--- Supplied material ---

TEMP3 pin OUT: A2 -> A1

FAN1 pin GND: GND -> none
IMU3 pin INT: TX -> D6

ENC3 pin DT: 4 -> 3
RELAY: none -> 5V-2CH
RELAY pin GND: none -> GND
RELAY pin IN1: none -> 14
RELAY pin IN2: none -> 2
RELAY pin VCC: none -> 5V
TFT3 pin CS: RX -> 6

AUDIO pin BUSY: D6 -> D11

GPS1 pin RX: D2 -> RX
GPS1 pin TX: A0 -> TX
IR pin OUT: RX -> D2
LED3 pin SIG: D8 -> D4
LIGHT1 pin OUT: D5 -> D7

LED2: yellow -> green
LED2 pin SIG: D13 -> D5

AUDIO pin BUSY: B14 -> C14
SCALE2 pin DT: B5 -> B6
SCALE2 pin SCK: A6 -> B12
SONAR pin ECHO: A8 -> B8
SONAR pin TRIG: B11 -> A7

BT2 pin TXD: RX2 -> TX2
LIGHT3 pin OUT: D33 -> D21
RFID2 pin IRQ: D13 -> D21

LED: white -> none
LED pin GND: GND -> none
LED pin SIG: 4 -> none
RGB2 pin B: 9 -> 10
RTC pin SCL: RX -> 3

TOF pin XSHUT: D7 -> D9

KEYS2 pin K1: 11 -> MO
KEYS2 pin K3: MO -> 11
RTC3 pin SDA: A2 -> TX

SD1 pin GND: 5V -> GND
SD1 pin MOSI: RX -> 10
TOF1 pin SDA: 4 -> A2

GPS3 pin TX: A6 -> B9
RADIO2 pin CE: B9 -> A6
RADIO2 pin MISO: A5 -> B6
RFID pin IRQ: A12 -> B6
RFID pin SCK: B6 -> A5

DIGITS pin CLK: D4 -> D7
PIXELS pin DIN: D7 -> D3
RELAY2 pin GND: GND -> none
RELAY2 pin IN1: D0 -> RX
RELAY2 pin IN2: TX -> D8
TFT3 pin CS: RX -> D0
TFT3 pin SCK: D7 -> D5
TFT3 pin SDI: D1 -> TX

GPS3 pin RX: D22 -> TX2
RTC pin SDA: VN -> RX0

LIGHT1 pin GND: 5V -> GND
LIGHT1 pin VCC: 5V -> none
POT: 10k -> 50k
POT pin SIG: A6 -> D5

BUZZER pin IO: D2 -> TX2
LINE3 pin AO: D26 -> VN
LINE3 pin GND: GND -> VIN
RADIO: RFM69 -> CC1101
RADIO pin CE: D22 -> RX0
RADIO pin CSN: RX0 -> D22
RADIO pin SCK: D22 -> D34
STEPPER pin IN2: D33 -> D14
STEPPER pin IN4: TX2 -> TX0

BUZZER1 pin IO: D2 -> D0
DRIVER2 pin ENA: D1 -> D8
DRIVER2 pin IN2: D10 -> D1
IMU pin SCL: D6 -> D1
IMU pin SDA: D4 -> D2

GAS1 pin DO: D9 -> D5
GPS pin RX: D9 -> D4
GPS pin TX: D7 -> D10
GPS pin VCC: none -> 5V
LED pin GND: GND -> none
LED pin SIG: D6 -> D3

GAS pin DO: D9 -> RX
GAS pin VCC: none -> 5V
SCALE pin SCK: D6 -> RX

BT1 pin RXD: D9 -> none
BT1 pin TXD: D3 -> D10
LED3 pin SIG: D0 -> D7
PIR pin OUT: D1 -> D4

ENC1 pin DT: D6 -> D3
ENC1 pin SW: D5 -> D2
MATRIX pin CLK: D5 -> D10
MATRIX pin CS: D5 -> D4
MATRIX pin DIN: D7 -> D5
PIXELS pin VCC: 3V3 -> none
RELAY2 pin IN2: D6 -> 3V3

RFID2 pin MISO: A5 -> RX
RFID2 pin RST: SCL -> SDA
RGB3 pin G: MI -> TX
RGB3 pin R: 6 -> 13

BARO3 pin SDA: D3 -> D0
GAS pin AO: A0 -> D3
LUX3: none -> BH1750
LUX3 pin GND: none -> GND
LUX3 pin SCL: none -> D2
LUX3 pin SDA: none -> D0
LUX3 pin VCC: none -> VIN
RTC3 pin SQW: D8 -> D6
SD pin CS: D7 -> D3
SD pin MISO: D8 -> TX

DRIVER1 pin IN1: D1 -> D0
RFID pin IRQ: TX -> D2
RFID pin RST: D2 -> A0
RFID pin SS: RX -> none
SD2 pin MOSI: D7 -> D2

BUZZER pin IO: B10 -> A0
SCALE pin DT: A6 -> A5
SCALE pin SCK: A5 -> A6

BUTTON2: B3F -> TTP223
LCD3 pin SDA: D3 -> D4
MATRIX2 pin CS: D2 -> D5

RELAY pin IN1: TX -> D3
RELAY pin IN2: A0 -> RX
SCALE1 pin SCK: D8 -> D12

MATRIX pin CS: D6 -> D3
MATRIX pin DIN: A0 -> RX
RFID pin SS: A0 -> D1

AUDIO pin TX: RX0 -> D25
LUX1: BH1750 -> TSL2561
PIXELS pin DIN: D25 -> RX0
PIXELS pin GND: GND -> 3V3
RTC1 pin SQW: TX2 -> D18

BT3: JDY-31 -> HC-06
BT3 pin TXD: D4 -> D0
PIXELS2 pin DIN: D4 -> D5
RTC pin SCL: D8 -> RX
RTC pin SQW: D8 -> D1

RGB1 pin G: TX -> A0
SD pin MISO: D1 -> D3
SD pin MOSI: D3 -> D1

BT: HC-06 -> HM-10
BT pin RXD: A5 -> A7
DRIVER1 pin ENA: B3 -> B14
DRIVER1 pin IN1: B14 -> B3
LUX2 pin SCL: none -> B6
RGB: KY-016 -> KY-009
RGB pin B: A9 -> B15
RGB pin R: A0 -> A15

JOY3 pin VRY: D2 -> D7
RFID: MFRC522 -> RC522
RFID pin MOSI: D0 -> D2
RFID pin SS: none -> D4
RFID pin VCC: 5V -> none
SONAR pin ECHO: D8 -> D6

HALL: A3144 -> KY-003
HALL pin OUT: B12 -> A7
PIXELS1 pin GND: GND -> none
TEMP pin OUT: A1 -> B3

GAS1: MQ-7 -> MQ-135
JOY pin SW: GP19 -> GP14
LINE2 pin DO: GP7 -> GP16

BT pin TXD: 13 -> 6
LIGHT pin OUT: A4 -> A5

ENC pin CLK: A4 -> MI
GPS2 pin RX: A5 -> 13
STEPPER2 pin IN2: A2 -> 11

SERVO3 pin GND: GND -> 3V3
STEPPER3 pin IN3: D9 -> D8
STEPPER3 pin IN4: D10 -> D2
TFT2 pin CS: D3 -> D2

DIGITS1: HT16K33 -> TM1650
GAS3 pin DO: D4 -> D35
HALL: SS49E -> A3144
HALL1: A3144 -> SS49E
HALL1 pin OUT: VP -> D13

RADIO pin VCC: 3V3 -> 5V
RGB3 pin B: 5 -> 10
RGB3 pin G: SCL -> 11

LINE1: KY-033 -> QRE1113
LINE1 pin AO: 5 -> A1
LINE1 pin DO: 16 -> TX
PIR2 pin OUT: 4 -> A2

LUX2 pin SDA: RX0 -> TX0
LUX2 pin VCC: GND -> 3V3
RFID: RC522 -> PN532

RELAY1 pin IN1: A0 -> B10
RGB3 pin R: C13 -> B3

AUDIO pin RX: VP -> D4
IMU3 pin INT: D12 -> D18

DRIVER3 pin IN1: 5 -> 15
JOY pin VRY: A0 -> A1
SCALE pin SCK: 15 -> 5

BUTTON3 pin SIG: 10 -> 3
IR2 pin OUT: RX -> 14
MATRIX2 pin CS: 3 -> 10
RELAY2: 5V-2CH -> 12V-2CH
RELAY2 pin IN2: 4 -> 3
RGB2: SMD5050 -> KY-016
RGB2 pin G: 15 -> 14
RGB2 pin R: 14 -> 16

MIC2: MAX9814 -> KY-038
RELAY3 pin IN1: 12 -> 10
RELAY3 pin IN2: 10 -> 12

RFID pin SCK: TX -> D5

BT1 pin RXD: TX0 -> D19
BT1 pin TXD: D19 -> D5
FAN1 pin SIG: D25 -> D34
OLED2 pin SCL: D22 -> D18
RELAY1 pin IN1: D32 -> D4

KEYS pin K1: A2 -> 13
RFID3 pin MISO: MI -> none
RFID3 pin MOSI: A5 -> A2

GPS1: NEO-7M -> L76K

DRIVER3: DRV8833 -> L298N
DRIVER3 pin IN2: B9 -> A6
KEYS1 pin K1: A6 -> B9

---

(Work required) Exactly as written, repeat each line from the beginning of the data above to the line containing "TFT3 pin CS: RX -> 6", inclusive.

(Solution)
TEMP3 pin OUT: A2 -> A1

FAN1 pin GND: GND -> none
IMU3 pin INT: TX -> D6

ENC3 pin DT: 4 -> 3
RELAY: none -> 5V-2CH
RELAY pin GND: none -> GND
RELAY pin IN1: none -> 14
RELAY pin IN2: none -> 2
RELAY pin VCC: none -> 5V
TFT3 pin CS: RX -> 6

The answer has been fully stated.